Data items
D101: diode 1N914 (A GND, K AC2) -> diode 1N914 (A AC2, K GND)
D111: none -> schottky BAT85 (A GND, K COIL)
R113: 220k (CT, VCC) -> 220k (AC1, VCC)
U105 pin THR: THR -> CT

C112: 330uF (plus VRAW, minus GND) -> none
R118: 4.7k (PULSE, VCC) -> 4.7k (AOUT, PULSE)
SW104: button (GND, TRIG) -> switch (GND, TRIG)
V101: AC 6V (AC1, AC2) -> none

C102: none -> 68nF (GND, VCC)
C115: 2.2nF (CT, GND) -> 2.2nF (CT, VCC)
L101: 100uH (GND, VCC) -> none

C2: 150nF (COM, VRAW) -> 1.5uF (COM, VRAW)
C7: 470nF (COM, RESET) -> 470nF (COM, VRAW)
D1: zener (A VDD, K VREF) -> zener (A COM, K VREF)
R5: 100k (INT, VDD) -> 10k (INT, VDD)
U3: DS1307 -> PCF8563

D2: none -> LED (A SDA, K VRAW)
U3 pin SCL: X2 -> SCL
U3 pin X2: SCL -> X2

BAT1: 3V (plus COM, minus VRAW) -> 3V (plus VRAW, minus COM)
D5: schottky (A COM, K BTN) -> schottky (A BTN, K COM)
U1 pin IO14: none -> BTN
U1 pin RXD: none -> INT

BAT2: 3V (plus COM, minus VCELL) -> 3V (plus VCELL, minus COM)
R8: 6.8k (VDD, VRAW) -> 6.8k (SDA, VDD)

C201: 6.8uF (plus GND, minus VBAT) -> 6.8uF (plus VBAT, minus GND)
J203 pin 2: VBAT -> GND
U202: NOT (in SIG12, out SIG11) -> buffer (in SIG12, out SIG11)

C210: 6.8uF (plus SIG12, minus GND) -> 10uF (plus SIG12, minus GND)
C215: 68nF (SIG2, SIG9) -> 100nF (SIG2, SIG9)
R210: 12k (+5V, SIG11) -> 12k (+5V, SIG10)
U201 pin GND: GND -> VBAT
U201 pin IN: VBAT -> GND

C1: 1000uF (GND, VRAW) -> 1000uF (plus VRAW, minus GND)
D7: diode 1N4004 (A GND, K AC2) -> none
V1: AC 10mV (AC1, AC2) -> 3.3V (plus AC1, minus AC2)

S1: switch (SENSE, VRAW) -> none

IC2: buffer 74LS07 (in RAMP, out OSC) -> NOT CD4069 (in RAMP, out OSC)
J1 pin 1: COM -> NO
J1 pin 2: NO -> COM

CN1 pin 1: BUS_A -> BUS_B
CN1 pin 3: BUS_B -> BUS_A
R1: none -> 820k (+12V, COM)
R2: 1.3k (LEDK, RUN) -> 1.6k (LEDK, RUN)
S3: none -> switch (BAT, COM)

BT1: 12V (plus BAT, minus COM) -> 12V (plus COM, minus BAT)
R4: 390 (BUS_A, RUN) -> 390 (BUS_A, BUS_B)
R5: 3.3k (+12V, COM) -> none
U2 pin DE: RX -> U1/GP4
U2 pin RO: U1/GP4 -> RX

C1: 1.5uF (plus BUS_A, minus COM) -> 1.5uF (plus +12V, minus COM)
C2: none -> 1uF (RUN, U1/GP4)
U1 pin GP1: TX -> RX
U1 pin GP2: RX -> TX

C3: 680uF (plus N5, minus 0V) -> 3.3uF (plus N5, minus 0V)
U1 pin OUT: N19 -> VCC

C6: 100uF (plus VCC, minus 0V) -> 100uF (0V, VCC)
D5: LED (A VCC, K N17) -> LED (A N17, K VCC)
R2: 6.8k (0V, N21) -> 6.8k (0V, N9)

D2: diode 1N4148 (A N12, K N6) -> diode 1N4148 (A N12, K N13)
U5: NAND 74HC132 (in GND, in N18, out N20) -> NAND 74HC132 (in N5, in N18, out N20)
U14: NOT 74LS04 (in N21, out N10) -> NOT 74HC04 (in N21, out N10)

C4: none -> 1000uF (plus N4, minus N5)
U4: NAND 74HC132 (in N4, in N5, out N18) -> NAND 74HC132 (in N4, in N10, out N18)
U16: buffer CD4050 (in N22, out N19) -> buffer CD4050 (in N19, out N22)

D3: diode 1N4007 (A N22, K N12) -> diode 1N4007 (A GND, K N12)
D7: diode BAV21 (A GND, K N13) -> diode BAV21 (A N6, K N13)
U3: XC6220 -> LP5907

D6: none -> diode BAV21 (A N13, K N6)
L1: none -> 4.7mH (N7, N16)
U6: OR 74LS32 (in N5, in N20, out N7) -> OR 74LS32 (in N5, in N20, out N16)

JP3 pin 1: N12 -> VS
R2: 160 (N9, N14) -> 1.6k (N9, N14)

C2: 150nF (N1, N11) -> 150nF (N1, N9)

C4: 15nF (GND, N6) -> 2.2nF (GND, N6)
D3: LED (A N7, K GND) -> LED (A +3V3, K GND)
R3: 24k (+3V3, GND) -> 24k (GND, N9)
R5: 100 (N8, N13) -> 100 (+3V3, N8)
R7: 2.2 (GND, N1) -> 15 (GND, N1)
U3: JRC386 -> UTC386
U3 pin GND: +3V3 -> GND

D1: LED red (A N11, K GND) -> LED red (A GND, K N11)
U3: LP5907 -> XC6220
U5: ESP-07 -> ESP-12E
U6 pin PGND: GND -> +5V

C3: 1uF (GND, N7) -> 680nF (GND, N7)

PROBLEM DETAILS: Give all of the lines above again, exactly as they are.

EXERCISE SOLUTION:
D101: diode 1N914 (A GND, K AC2) -> diode 1N914 (A AC2, K GND)
D111: none -> schottky BAT85 (A GND, K COIL)
R113: 220k (CT, VCC) -> 220k (AC1, VCC)
U105 pin THR: THR -> CT

C112: 330uF (plus VRAW, minus GND) -> none
R118: 4.7k (PULSE, VCC) -> 4.7k (AOUT, PULSE)
SW104: button (GND, TRIG) -> switch (GND, TRIG)
V101: AC 6V (AC1, AC2) -> none

C102: none -> 68nF (GND, VCC)
C115: 2.2nF (CT, GND) -> 2.2nF (CT, VCC)
L101: 100uH (GND, VCC) -> none

C2: 150nF (COM, VRAW) -> 1.5uF (COM, VRAW)
C7: 470nF (COM, RESET) -> 470nF (COM, VRAW)
D1: zener (A VDD, K VREF) -> zener (A COM, K VREF)
R5: 100k (INT, VDD) -> 10k (INT, VDD)
U3: DS1307 -> PCF8563

D2: none -> LED (A SDA, K VRAW)
U3 pin SCL: X2 -> SCL
U3 pin X2: SCL -> X2

BAT1: 3V (plus COM, minus VRAW) -> 3V (plus VRAW, minus COM)
D5: schottky (A COM, K BTN) -> schottky (A BTN, K COM)
U1 pin IO14: none -> BTN
U1 pin RXD: none -> INT

BAT2: 3V (plus COM, minus VCELL) -> 3V (plus VCELL, minus COM)
R8: 6.8k (VDD, VRAW) -> 6.8k (SDA, VDD)

C201: 6.8uF (plus GND, minus VBAT) -> 6.8uF (plus VBAT, minus GND)
J203 pin 2: VBAT -> GND
U202: NOT (in SIG12, out SIG11) -> buffer (in SIG12, out SIG11)

C210: 6.8uF (plus SIG12, minus GND) -> 10uF (plus SIG12, minus GND)
C215: 68nF (SIG2, SIG9) -> 100nF (SIG2, SIG9)
R210: 12k (+5V, SIG11) -> 12k (+5V, SIG10)
U201 pin GND: GND -> VBAT
U201 pin IN: VBAT -> GND

C1: 1000uF (GND, VRAW) -> 1000uF (plus VRAW, minus GND)
D7: diode 1N4004 (A GND, K AC2) -> none
V1: AC 10mV (AC1, AC2) -> 3.3V (plus AC1, minus AC2)

S1: switch (SENSE, VRAW) -> none

IC2: buffer 74LS07 (in RAMP, out OSC) -> NOT CD4069 (in RAMP, out OSC)
J1 pin 1: COM -> NO
J1 pin 2: NO -> COM

CN1 pin 1: BUS_A -> BUS_B
CN1 pin 3: BUS_B -> BUS_A
R1: none -> 820k (+12V, COM)
R2: 1.3k (LEDK, RUN) -> 1.6k (LEDK, RUN)
S3: none -> switch (BAT, COM)

BT1: 12V (plus BAT, minus COM) -> 12V (plus COM, minus BAT)
R4: 390 (BUS_A, RUN) -> 390 (BUS_A, BUS_B)
R5: 3.3k (+12V, COM) -> none
U2 pin DE: RX -> U1/GP4
U2 pin RO: U1/GP4 -> RX

C1: 1.5uF (plus BUS_A, minus COM) -> 1.5uF (plus +12V, minus COM)
C2: none -> 1uF (RUN, U1/GP4)
U1 pin GP1: TX -> RX
U1 pin GP2: RX -> TX

C3: 680uF (plus N5, minus 0V) -> 3.3uF (plus N5, minus 0V)
U1 pin OUT: N19 -> VCC

C6: 100uF (plus VCC, minus 0V) -> 100uF (0V, VCC)
D5: LED (A VCC, K N17) -> LED (A N17, K VCC)
R2: 6.8k (0V, N21) -> 6.8k (0V, N9)

D2: diode 1N4148 (A N12, K N6) -> diode 1N4148 (A N12, K N13)
U5: NAND 74HC132 (in GND, in N18, out N20) -> NAND 74HC132 (in N5, in N18, out N20)
U14: NOT 74LS04 (in N21, out N10) -> NOT 74HC04 (in N21, out N10)

C4: none -> 1000uF (plus N4, minus N5)
U4: NAND 74HC132 (in N4, in N5, out N18) -> NAND 74HC132 (in N4, in N10, out N18)
U16: buffer CD4050 (in N22, out N19) -> buffer CD4050 (in N19, out N22)

D3: diode 1N4007 (A N22, K N12) -> diode 1N4007 (A GND, K N12)
D7: diode BAV21 (A GND, K N13) -> diode BAV21 (A N6, K N13)
U3: XC6220 -> LP5907

D6: none -> diode BAV21 (A N13, K N6)
L1: none -> 4.7mH (N7, N16)
U6: OR 74LS32 (in N5, in N20, out N7) -> OR 74LS32 (in N5, in N20, out N16)

JP3 pin 1: N12 -> VS
R2: 160 (N9, N14) -> 1.6k (N9, N14)

C2: 150nF (N1, N11) -> 150nF (N1, N9)

C4: 15nF (GND, N6) -> 2.2nF (GND, N6)
D3: LED (A N7, K GND) -> LED (A +3V3, K GND)
R3: 24k (+3V3, GND) -> 24k (GND, N9)
R5: 100 (N8, N13) -> 100 (+3V3, N8)
R7: 2.2 (GND, N1) -> 15 (GND, N1)
U3: JRC386 -> UTC386
U3 pin GND: +3V3 -> GND

D1: LED red (A N11, K GND) -> LED red (A GND, K N11)
U3: LP5907 -> XC6220
U5: ESP-07 -> ESP-12E
U6 pin PGND: GND -> +5V

C3: 1uF (GND, N7) -> 680nF (GND, N7)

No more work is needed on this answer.